(Beginning of Data provided)

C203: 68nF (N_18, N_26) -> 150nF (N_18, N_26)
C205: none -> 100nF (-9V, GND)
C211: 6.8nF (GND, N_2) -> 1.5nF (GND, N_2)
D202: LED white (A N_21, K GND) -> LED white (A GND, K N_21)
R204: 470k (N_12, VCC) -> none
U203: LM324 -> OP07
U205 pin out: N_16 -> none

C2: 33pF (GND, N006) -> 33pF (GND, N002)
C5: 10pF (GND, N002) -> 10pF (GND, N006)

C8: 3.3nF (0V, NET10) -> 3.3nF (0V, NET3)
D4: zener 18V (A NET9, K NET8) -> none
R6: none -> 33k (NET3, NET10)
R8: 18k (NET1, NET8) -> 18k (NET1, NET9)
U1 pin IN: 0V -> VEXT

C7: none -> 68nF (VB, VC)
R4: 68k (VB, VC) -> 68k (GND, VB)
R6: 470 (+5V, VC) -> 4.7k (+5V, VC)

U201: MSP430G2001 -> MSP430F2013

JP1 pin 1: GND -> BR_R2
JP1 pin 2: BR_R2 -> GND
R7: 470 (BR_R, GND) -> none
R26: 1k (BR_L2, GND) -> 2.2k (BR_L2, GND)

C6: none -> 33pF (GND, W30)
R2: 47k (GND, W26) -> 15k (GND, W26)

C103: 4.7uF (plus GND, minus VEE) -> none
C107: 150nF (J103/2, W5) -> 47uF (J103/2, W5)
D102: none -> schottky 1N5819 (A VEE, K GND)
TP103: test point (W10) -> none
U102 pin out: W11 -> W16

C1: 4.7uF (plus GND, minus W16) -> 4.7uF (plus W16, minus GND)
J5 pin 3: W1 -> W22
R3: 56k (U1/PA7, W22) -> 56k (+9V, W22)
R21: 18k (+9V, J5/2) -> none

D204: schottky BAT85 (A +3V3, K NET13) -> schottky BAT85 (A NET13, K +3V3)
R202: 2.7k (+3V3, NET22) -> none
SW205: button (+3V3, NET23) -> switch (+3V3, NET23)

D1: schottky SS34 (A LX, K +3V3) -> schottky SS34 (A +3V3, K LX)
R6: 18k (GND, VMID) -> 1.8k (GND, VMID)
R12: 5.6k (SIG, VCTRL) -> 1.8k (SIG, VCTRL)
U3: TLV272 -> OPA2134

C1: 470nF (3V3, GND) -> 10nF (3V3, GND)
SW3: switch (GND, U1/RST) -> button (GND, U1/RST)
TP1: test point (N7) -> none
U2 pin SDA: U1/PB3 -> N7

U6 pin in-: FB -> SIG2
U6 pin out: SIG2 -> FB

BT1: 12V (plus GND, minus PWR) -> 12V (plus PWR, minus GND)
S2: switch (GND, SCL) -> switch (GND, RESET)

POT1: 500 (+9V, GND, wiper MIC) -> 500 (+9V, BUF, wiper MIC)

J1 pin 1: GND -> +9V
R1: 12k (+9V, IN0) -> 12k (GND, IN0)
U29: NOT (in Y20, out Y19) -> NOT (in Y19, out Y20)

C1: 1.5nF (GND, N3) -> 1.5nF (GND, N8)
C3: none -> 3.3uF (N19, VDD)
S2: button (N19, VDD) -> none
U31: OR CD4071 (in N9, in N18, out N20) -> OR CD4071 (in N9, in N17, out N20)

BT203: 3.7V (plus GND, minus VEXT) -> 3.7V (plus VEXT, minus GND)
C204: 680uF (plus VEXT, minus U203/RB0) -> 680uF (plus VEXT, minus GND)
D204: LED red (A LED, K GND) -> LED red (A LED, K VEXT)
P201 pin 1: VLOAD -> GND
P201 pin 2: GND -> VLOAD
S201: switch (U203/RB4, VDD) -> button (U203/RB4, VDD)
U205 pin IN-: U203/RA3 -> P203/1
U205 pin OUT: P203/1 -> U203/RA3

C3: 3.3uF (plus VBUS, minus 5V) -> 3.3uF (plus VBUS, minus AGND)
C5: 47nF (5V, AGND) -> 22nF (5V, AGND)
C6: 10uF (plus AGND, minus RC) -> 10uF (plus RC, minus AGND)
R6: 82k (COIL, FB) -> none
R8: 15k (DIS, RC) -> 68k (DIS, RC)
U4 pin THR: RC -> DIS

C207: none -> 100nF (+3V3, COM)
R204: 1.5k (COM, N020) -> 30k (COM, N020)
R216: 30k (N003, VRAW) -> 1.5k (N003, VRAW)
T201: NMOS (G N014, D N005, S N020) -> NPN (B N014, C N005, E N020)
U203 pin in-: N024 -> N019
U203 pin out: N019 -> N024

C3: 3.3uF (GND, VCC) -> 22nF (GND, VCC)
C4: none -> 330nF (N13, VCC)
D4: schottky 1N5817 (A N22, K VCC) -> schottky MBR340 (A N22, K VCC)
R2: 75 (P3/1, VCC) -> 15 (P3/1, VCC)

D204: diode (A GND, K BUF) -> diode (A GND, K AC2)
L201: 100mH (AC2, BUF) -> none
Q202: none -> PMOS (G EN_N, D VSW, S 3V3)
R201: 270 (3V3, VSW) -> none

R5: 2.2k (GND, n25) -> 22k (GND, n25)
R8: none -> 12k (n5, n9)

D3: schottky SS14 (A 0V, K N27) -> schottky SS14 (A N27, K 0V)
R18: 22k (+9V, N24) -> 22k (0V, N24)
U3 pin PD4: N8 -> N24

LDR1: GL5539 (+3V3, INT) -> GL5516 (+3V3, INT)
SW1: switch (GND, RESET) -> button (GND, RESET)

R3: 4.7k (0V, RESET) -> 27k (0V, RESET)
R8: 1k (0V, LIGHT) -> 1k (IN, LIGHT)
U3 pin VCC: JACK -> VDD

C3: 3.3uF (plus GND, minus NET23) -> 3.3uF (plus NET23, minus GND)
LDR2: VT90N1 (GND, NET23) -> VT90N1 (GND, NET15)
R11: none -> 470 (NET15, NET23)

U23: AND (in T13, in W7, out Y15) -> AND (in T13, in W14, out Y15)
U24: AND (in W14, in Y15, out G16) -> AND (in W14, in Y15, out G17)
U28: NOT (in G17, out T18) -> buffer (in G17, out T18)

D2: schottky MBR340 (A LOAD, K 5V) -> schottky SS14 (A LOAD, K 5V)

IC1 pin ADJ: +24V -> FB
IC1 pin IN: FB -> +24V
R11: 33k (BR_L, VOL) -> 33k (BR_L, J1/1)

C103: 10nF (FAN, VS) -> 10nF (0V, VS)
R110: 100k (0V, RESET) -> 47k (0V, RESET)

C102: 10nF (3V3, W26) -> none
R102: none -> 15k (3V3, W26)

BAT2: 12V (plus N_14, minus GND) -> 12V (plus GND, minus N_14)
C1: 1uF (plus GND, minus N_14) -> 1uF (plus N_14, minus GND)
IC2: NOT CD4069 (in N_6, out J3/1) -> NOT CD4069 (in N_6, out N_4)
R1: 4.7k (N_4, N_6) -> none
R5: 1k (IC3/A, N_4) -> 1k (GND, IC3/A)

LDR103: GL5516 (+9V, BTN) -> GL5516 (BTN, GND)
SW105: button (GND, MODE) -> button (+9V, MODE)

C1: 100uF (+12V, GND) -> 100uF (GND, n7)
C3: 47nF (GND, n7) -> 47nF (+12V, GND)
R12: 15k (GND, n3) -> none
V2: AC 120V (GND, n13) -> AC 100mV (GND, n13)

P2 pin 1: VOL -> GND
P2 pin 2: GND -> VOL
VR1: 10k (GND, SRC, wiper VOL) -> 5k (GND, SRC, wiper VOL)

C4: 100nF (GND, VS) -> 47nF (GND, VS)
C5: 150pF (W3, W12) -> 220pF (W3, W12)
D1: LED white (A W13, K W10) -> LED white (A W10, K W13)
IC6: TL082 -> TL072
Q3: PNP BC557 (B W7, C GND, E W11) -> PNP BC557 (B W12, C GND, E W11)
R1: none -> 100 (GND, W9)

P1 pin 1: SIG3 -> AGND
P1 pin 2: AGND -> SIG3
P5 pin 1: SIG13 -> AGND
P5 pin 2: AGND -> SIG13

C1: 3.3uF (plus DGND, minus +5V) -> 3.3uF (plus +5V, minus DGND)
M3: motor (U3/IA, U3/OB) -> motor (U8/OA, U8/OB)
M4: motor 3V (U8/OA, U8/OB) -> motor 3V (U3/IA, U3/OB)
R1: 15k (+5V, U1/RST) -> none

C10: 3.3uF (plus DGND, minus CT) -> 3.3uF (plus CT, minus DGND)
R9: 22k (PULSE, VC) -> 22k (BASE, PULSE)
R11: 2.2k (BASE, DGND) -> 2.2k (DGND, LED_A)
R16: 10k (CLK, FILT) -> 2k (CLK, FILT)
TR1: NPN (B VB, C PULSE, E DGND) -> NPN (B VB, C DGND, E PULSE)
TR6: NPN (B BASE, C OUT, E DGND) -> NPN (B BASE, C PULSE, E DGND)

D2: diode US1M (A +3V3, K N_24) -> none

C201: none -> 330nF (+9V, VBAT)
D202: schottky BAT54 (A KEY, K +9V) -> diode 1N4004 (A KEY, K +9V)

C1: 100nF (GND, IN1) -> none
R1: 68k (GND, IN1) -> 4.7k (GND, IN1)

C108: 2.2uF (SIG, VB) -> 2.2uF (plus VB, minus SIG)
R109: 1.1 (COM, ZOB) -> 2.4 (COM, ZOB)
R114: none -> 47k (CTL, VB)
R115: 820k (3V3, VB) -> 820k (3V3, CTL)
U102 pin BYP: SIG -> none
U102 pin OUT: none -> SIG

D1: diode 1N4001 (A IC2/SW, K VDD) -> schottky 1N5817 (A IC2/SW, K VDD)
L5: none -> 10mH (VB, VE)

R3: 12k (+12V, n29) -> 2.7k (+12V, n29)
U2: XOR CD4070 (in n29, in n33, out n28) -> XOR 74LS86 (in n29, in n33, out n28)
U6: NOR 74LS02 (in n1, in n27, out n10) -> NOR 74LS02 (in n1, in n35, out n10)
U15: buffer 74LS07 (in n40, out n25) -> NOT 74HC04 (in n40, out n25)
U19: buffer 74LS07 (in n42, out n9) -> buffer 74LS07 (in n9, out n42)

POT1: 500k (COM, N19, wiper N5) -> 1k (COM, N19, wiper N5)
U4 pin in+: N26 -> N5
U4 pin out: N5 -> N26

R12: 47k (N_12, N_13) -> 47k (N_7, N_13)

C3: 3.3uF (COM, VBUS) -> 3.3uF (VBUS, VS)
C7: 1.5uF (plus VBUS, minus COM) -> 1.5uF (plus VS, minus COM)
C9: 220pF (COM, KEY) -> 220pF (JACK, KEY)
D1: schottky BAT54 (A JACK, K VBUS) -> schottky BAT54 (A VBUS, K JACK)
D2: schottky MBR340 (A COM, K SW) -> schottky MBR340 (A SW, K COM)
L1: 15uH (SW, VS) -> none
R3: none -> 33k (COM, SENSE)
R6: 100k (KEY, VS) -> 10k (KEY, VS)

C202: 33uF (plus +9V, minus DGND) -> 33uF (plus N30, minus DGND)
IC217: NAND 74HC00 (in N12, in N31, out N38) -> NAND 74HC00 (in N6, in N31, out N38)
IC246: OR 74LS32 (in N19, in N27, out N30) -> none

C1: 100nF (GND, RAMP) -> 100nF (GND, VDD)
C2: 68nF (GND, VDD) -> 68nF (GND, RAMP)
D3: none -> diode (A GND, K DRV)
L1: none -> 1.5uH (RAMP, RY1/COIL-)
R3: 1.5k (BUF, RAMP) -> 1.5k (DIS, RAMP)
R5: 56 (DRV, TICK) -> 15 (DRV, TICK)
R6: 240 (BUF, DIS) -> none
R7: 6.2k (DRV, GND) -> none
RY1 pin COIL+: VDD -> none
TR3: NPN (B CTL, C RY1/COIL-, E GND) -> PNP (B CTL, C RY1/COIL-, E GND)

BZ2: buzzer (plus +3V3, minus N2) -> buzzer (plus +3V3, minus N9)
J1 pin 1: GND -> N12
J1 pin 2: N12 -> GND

(End of Data provided)

### Exercise brief
From the records above, print exactly the lines that run from the line with "SW205: button (+3V3, NET23)" to the line with "T201: NMOS (G", inclusive.

### Output of the task
SW205: button (+3V3, NET23) -> switch (+3V3, NET23)

D1: schottky SS34 (A LX, K +3V3) -> schottky SS34 (A +3V3, K LX)
R6: 18k (GND, VMID) -> 1.8k (GND, VMID)
R12: 5.6k (SIG, VCTRL) -> 1.8k (SIG, VCTRL)
U3: TLV272 -> OPA2134

C1: 470nF (3V3, GND) -> 10nF (3V3, GND)
SW3: switch (GND, U1/RST) -> button (GND, U1/RST)
TP1: test point (N7) -> none
U2 pin SDA: U1/PB3 -> N7

U6 pin in-: FB -> SIG2
U6 pin out: SIG2 -> FB

BT1: 12V (plus GND, minus PWR) -> 12V (plus PWR, minus GND)
S2: switch (GND, SCL) -> switch (GND, RESET)

POT1: 500 (+9V, GND, wiper MIC) -> 500 (+9V, BUF, wiper MIC)

J1 pin 1: GND -> +9V
R1: 12k (+9V, IN0) -> 12k (GND, IN0)
U29: NOT (in Y20, out Y19) -> NOT (in Y19, out Y20)

C1: 1.5nF (GND, N3) -> 1.5nF (GND, N8)
C3: none -> 3.3uF (N19, VDD)
S2: button (N19, VDD) -> none
U31: OR CD4071 (in N9, in N18, out N20) -> OR CD4071 (in N9, in N17, out N20)

BT203: 3.7V (plus GND, minus VEXT) -> 3.7V (plus VEXT, minus GND)
C204: 680uF (plus VEXT, minus U203/RB0) -> 680uF (plus VEXT, minus GND)
D204: LED red (A LED, K GND) -> LED red (A LED, K VEXT)
P201 pin 1: VLOAD -> GND
P201 pin 2: GND -> VLOAD
S201: switch (U203/RB4, VDD) -> button (U203/RB4, VDD)
U205 pin IN-: U203/RA3 -> P203/1
U205 pin OUT: P203/1 -> U203/RA3

C3: 3.3uF (plus VBUS, minus 5V) -> 3.3uF (plus VBUS, minus AGND)
C5: 47nF (5V, AGND) -> 22nF (5V, AGND)
C6: 10uF (plus AGND, minus RC) -> 10uF (plus RC, minus AGND)
R6: 82k (COIL, FB) -> none
R8: 15k (DIS, RC) -> 68k (DIS, RC)
U4 pin THR: RC -> DIS

C207: none -> 100nF (+3V3, COM)
R204: 1.5k (COM, N020) -> 30k (COM, N020)
R216: 30k (N003, VRAW) -> 1.5k (N003, VRAW)
T201: NMOS (G N014, D N005, S N020) -> NPN (B N014, C N005, E N020)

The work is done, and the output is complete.